• Assignment: Copy every line of the following data that includes the string "orange".

[Object correspondence data]
■ ■ ■ ■ ■ ■ ■

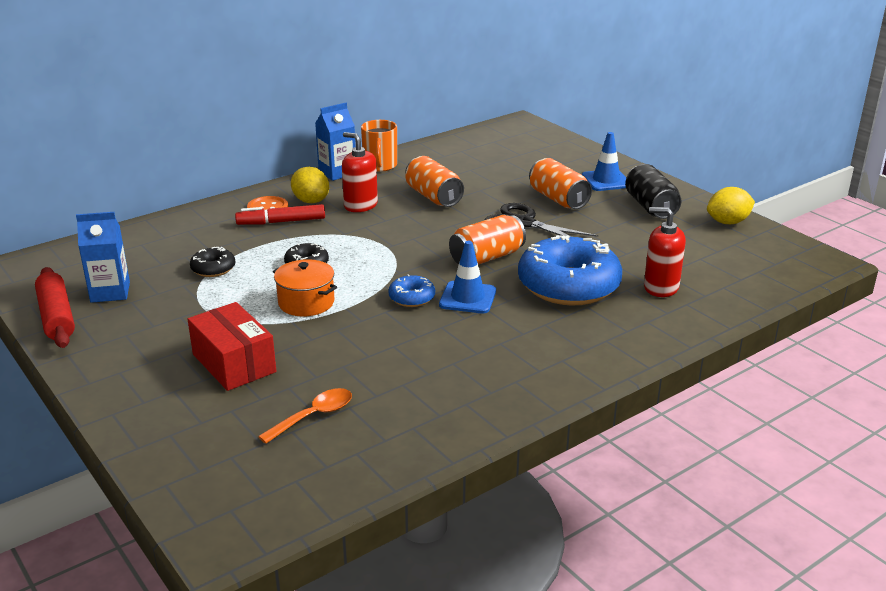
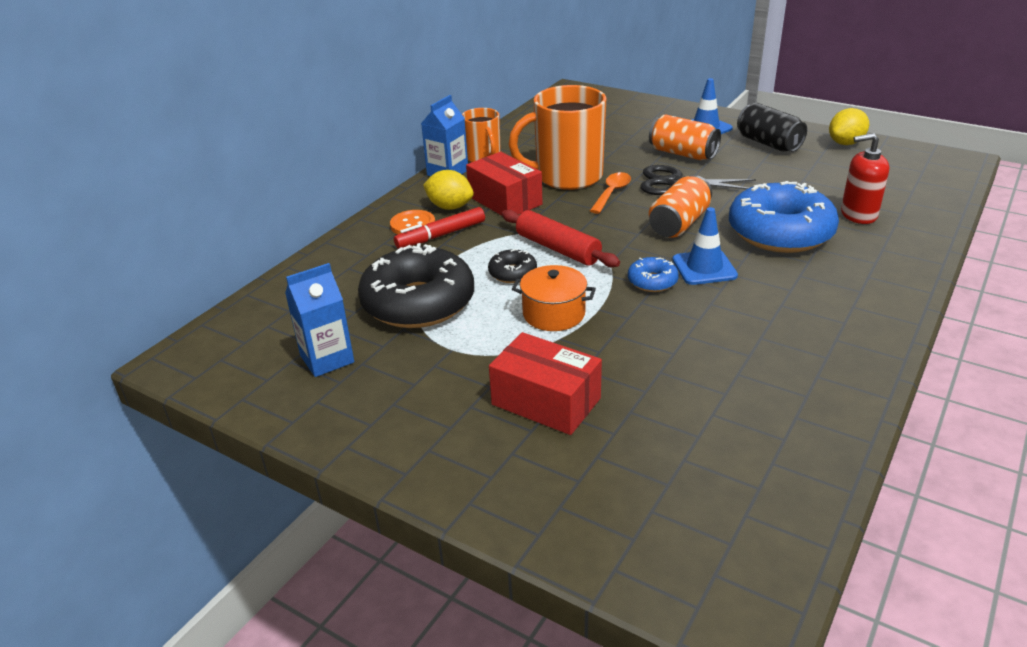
camera: 20 degrees left, 5 degrees up
(56, 317) = (290, 405): red rolling pin -> red rolling pin (558, 249)
(213, 269) = (418, 303): black donut -> black donut, size x2.24
(314, 416) = (688, 435): orange spoon -> orange spoon (612, 193)
(360, 205) = (505, 200): red soap dispenser -> red box
(433, 197) = (567, 176): orange can -> orange mug

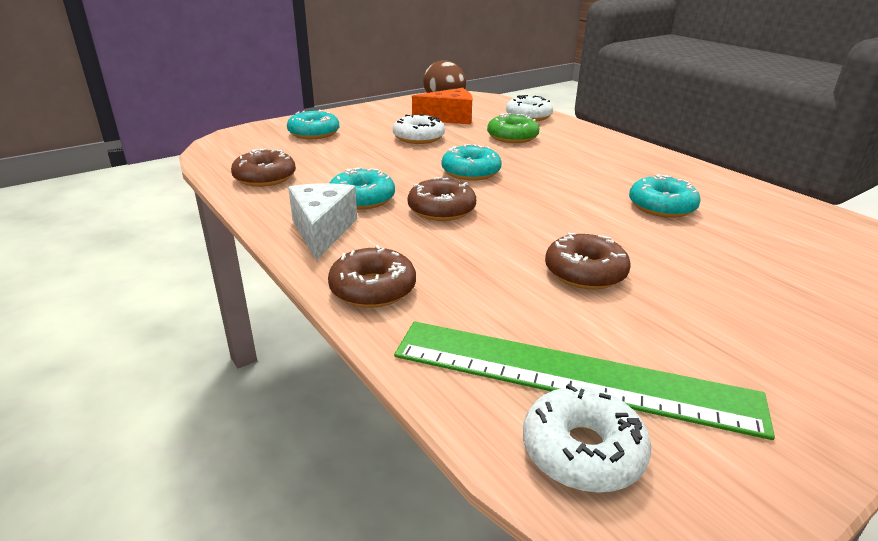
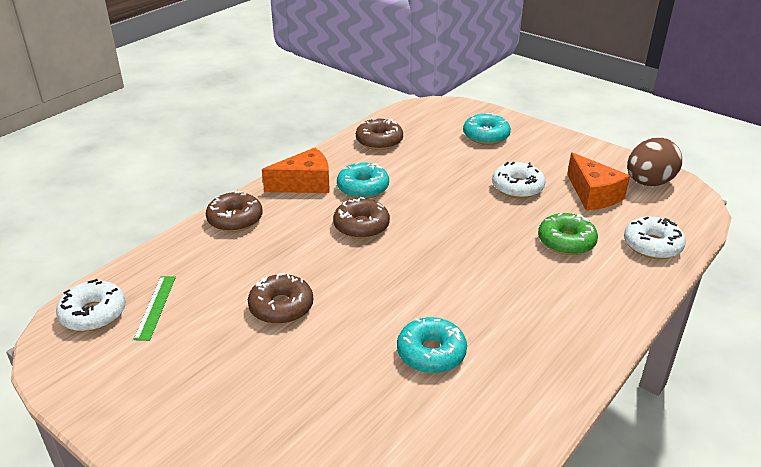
camera: 75 degrees right, 5 degrees up
(322, 230) = (305, 184): white cheese -> orange cheese
(471, 172) = (449, 229): turquoise donut -> none
(572, 375) = (155, 307): green ruler -> green ruler, size x0.43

■ ■ ■ ■ ■ ■ ■

• Solution for this exercise:
(314, 416) = (688, 435): orange spoon -> orange spoon (612, 193)
(433, 197) = (567, 176): orange can -> orange mug
(322, 230) = (305, 184): white cheese -> orange cheese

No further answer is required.